Dataset entries:
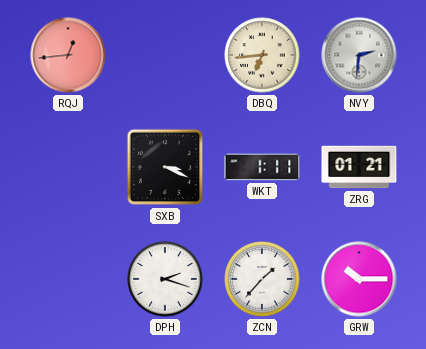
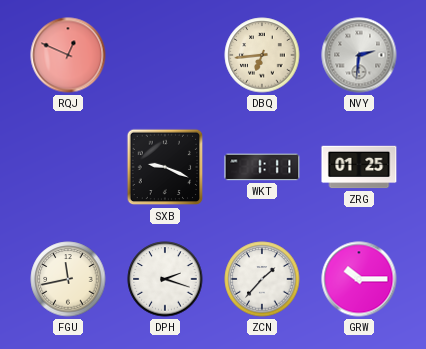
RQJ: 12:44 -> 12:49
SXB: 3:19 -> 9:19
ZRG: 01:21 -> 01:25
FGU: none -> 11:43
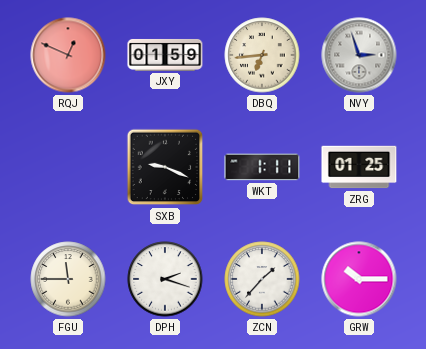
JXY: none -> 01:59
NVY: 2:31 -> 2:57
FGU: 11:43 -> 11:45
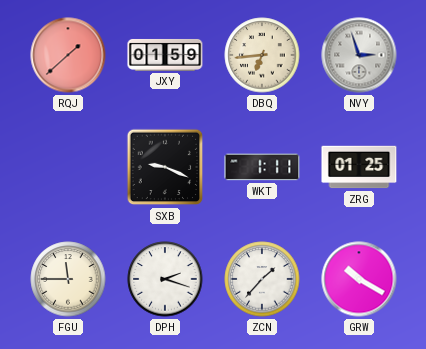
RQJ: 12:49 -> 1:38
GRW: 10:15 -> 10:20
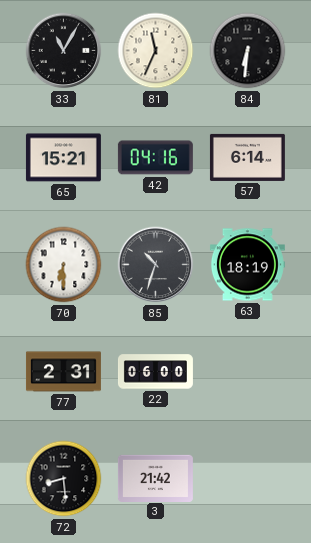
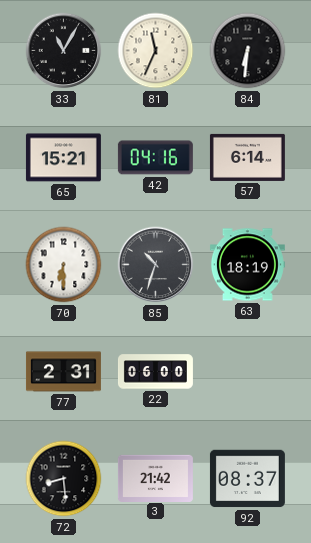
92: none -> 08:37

...

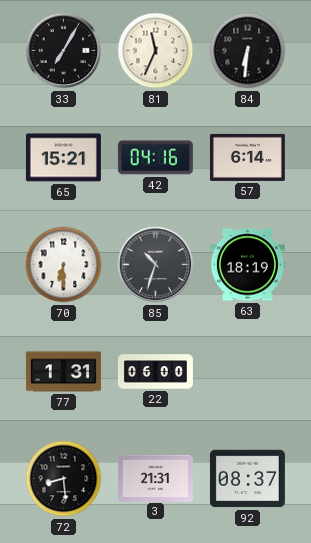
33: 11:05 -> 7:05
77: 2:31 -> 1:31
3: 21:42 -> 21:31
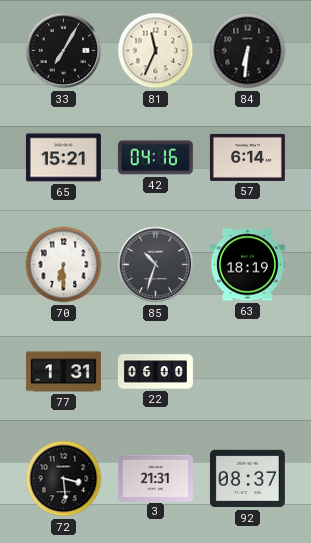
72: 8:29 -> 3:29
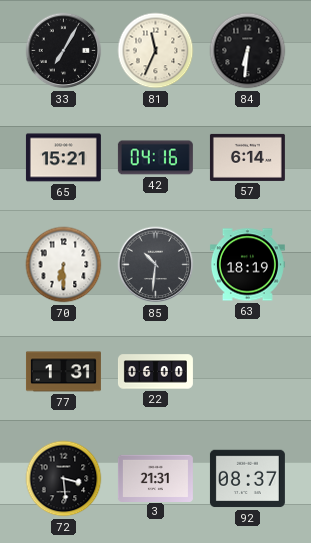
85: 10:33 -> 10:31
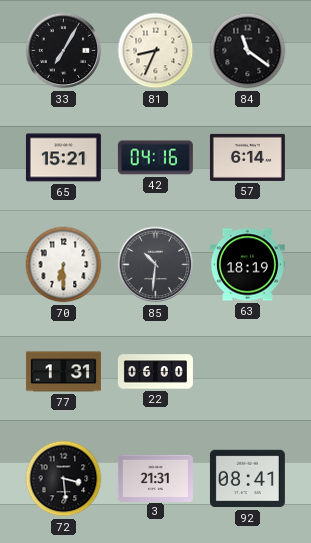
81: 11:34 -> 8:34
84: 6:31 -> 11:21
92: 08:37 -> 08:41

* * *

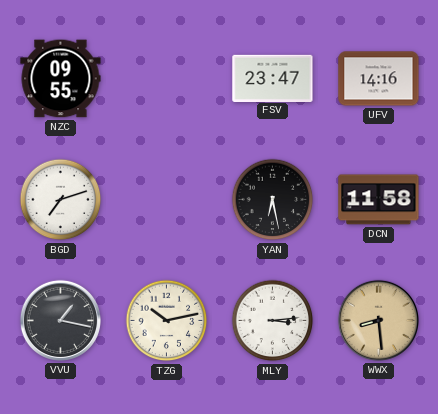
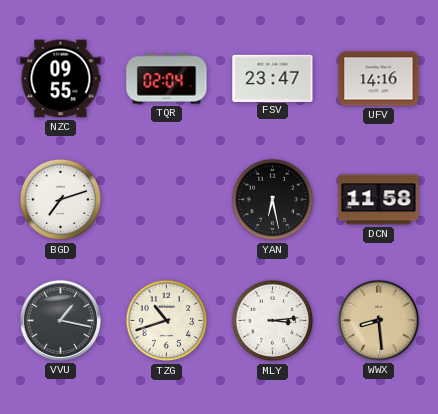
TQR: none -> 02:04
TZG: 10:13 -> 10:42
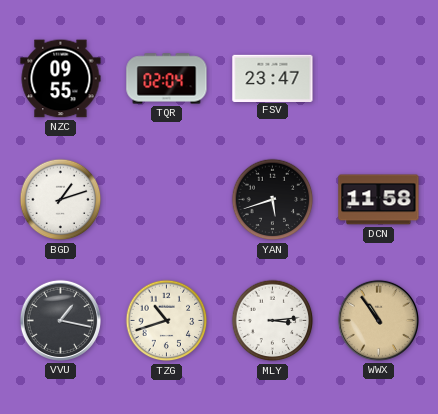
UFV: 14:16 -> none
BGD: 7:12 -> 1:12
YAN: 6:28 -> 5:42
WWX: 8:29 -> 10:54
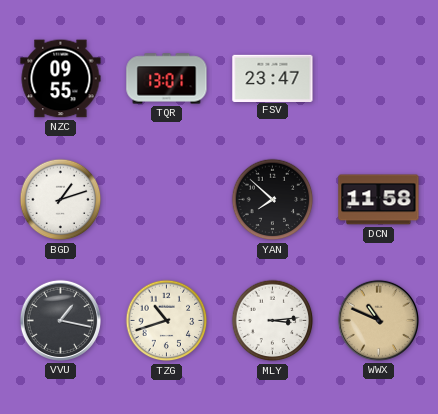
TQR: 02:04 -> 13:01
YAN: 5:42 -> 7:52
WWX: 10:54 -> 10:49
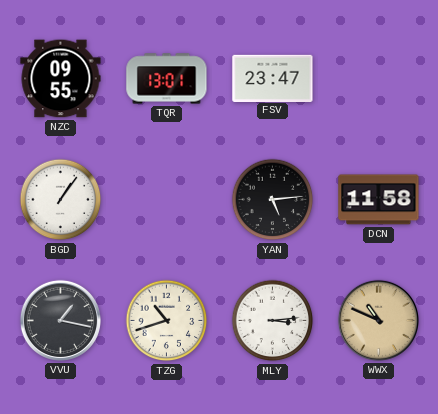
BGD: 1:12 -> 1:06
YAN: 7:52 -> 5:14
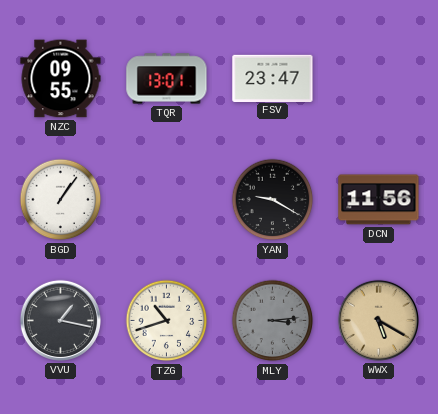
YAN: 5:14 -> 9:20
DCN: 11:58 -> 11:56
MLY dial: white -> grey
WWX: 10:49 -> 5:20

EXERCISE DETAILS: Arrange the items as a numbered list, from the line with "TQR: 02:04 -> 13:01" through the line with "WWX: 10:49 -> 5:20", both included, and skip blank lines and pictures.

ANSWER BELOW:
1. TQR: 02:04 -> 13:01
2. YAN: 5:42 -> 7:52
3. WWX: 10:54 -> 10:49
4. BGD: 1:12 -> 1:06
5. YAN: 7:52 -> 5:14
6. YAN: 5:14 -> 9:20
7. DCN: 11:58 -> 11:56
8. MLY dial: white -> grey
9. WWX: 10:49 -> 5:20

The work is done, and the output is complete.